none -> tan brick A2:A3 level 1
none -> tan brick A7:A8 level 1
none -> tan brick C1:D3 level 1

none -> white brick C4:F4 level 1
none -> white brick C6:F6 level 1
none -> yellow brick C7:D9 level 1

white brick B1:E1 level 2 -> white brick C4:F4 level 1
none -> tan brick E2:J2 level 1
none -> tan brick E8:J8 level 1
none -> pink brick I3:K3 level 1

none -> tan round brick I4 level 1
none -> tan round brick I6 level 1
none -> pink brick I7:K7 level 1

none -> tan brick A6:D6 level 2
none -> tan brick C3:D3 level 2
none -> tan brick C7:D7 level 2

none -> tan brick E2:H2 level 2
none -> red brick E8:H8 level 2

┄┄┄┄┄┄┄┄┄┄

> [TASK STATEMENT]:
Each entry must be printed again exactly as given.

> [TASK RESPONSE]:
none -> tan brick A2:A3 level 1
none -> tan brick A7:A8 level 1
none -> tan brick C1:D3 level 1

none -> white brick C4:F4 level 1
none -> white brick C6:F6 level 1
none -> yellow brick C7:D9 level 1

white brick B1:E1 level 2 -> white brick C4:F4 level 1
none -> tan brick E2:J2 level 1
none -> tan brick E8:J8 level 1
none -> pink brick I3:K3 level 1

none -> tan round brick I4 level 1
none -> tan round brick I6 level 1
none -> pink brick I7:K7 level 1

none -> tan brick A6:D6 level 2
none -> tan brick C3:D3 level 2
none -> tan brick C7:D7 level 2

none -> tan brick E2:H2 level 2
none -> red brick E8:H8 level 2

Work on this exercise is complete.